*** EXERCISE INPUTS ***

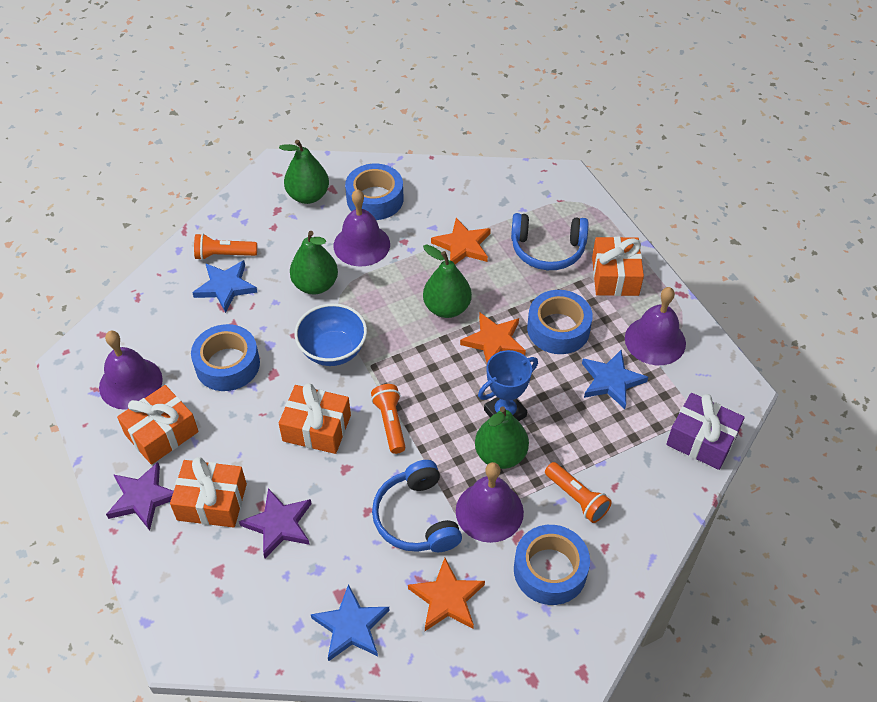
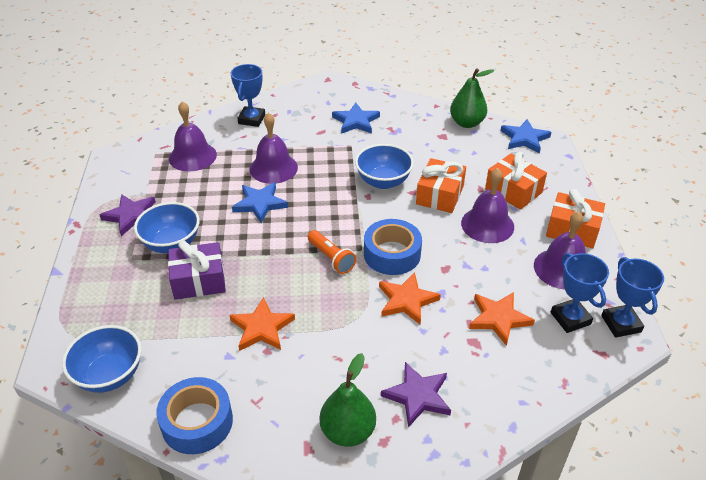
blue bowl: 1 -> 3
blue headphones: 2 -> 0
blue tape: 4 -> 2
blue trophy: 1 -> 3
green pear: 4 -> 2
orange flashlight: 3 -> 1
orange gift: 4 -> 3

*** End of EXERCISE INPUTS ***

--- TASK ITEM ---
Only the wording of the records is wanted: copy it all exactly and omit the pictures.

--- RESPONSE AREA ---
blue bowl: 1 -> 3
blue headphones: 2 -> 0
blue tape: 4 -> 2
blue trophy: 1 -> 3
green pear: 4 -> 2
orange flashlight: 3 -> 1
orange gift: 4 -> 3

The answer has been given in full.